Your assignment:
Reproduce the data below in full and exclude every picture.
Segment Start: Dataset extract
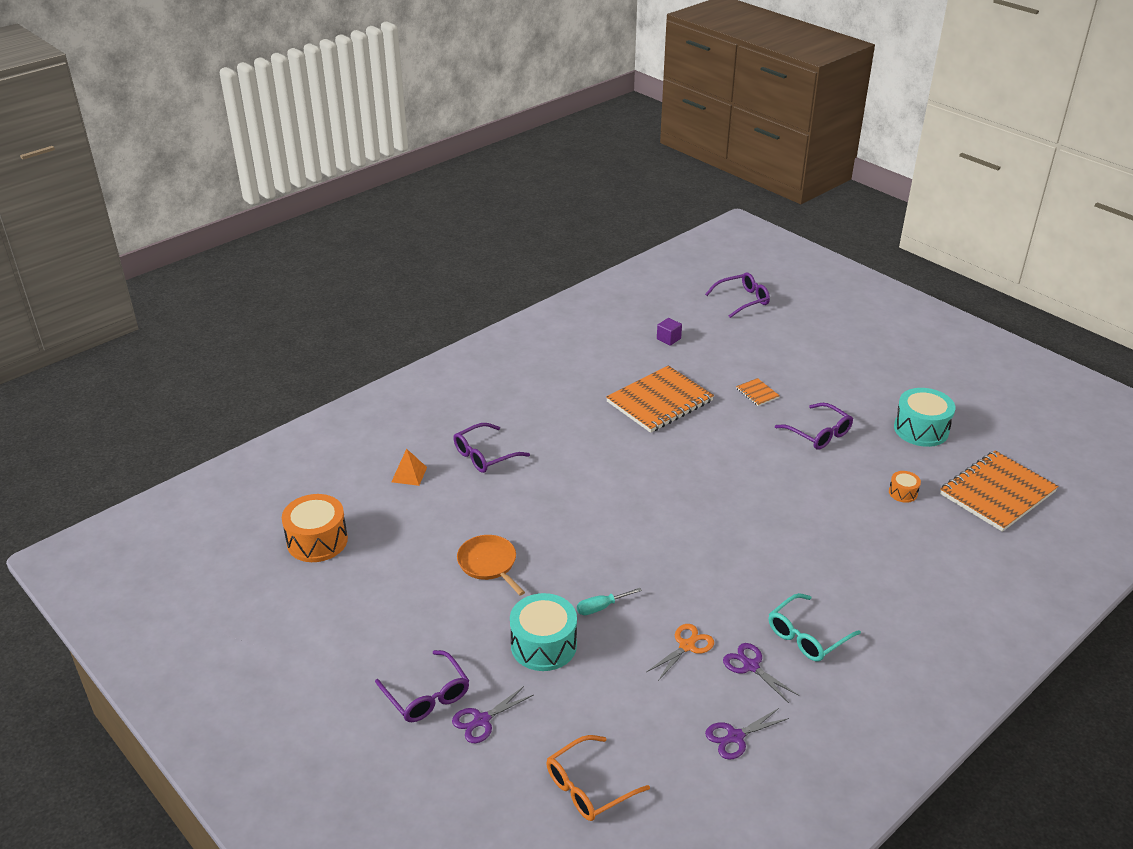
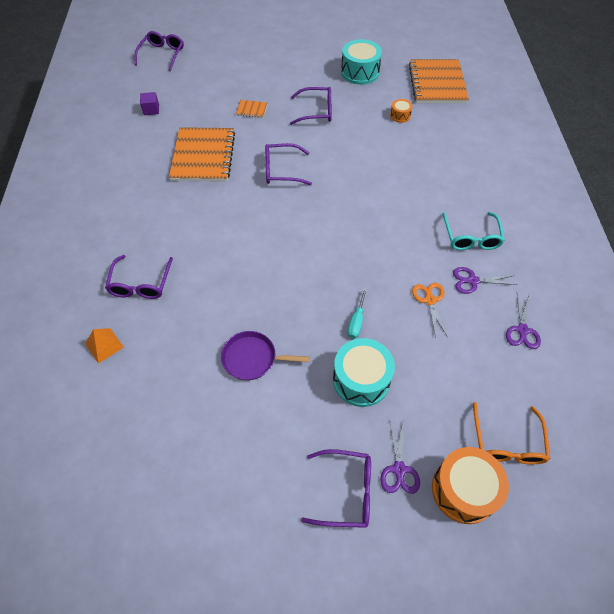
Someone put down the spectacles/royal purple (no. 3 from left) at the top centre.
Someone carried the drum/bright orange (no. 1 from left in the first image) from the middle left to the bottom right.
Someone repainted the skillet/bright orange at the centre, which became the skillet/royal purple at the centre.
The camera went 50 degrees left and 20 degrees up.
Segment End: Dataset extract
Result for this task:
Someone put down the spectacles/royal purple (no. 3 from left) at the top centre.
Someone carried the drum/bright orange (no. 1 from left in the first image) from the middle left to the bottom right.
Someone repainted the skillet/bright orange at the centre, which became the skillet/royal purple at the centre.
The camera went 50 degrees left and 20 degrees up.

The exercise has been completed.